DIRECTIONS: Count how many lines in the entries below contain the string "able", treating uppercase and lowercase as different. Reply with the number only.

(Spatial reasoning dataset excerpts)
Start

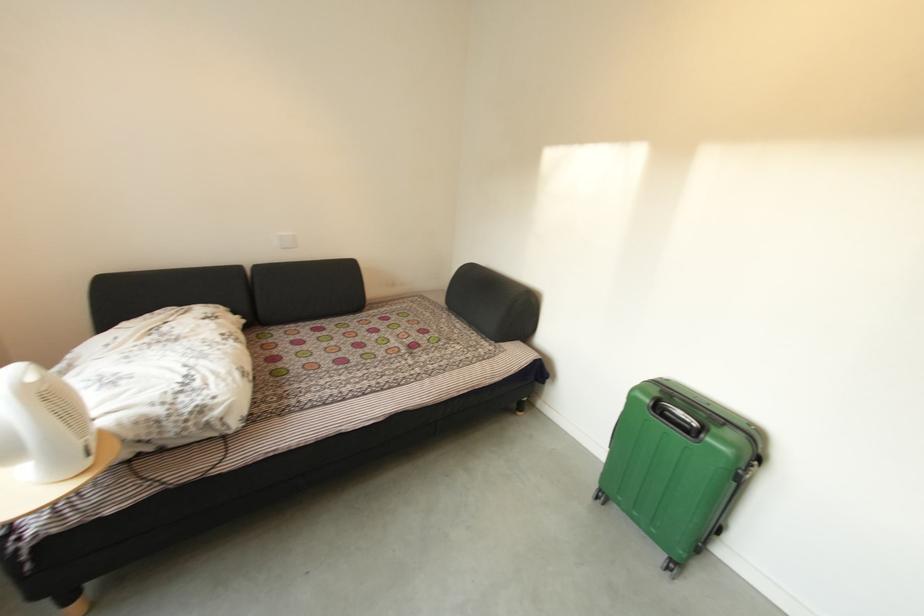
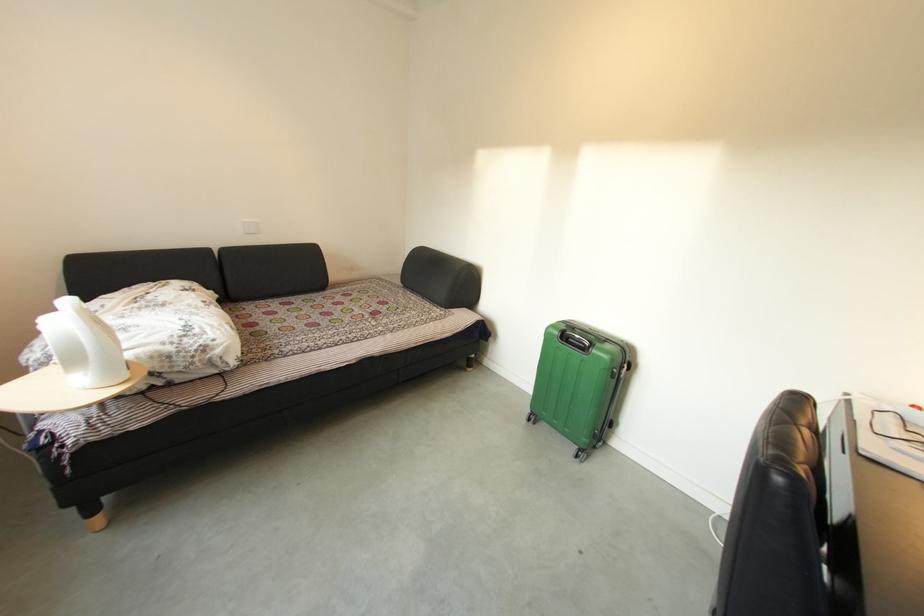
Question: What movement of the cameraman would produce the second image?

Choices:
 (A) Left
 (B) Right
 (C) Forward
 (D) Backward

Answer: (D)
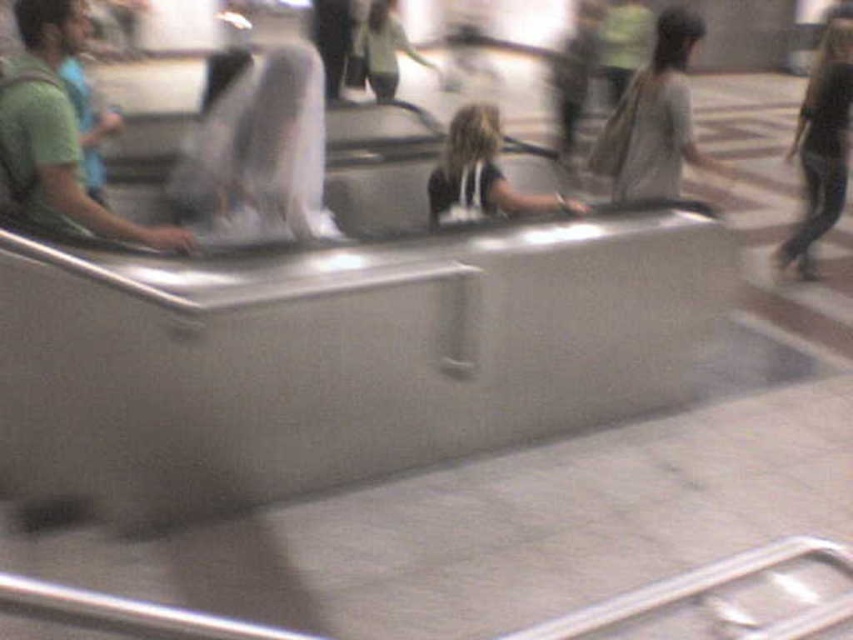
You are standing at the point labeled point (689, 28) in the airport baggage claim area. If you want to take a photo of the curved conveyor belt using a camera that has a maximum focus distance of 3.7 meters, will you be able to capture the conveyor belt clearly?

The distance between point (689, 28) and the camera is 3.72 meters. Since the camera can only focus up to 3.7 meters, you won t be able to capture the conveyor belt clearly because the distance exceeds the maximum focus range.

End

TASK ANSWER: 2